- PROMPT
Report each line from the entries in which "cone" can be found.

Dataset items

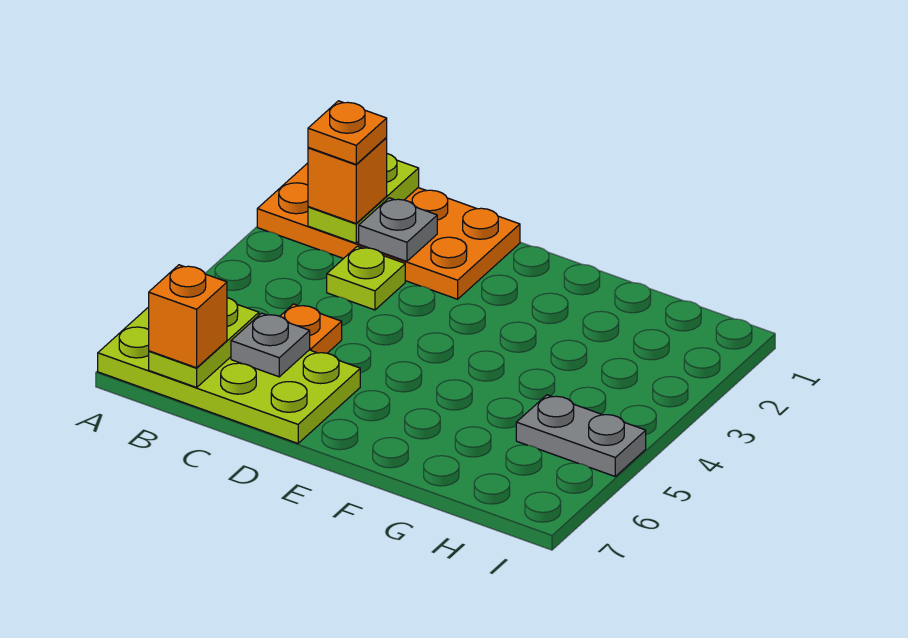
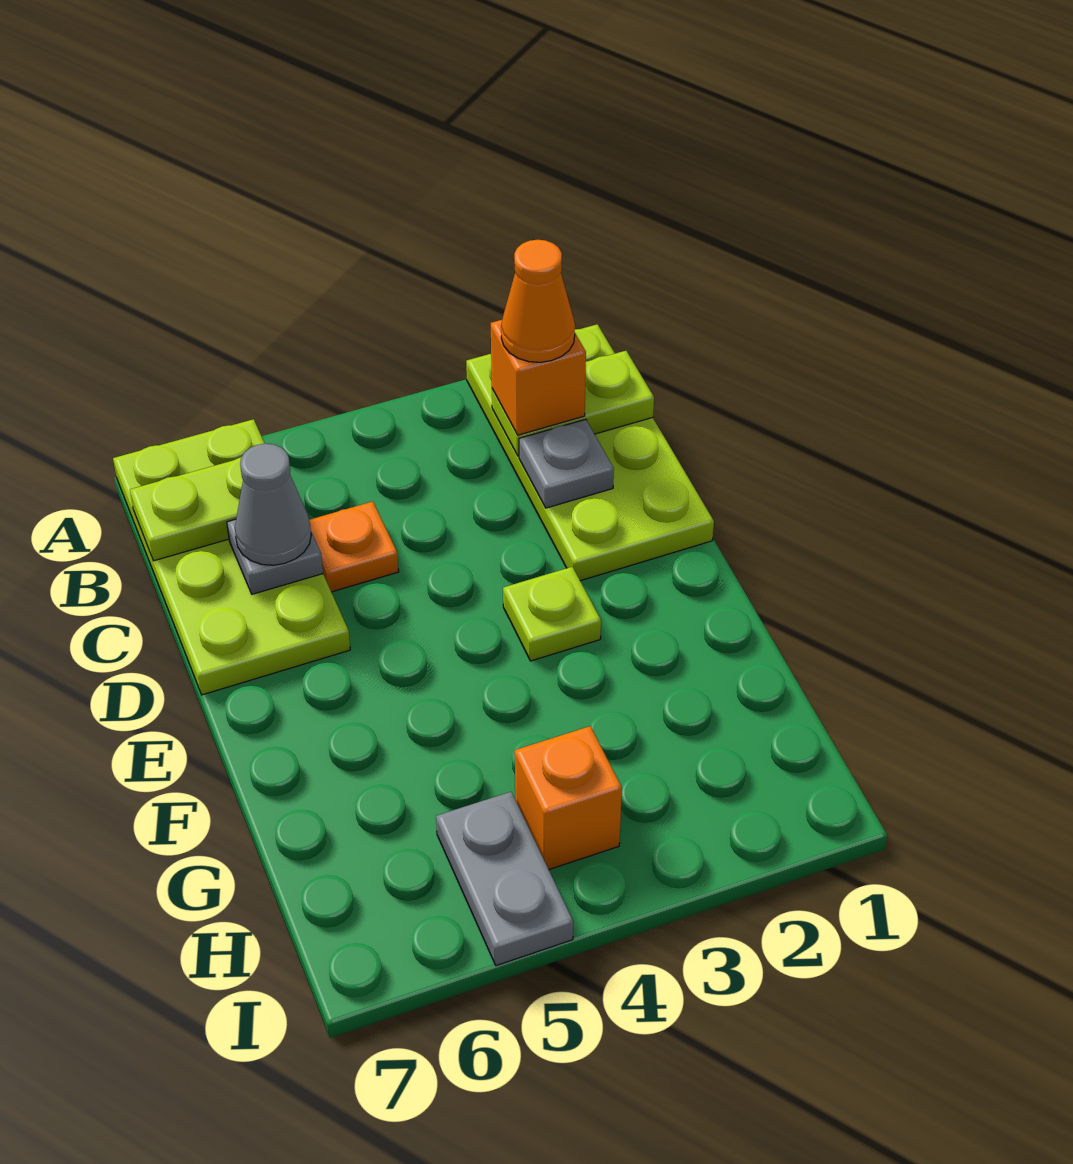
orange plate A1:D2 level 1 -> lime plate A1:D2 level 1
orange plate B2 level 4 -> orange cone B2 level 4
orange brick B7 level 3 -> orange brick H4 level 1
lime plate C3 level 1 -> lime plate E3 level 1
none -> grey cone C6 level 3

- TASK RESULT
orange plate B2 level 4 -> orange cone B2 level 4
none -> grey cone C6 level 3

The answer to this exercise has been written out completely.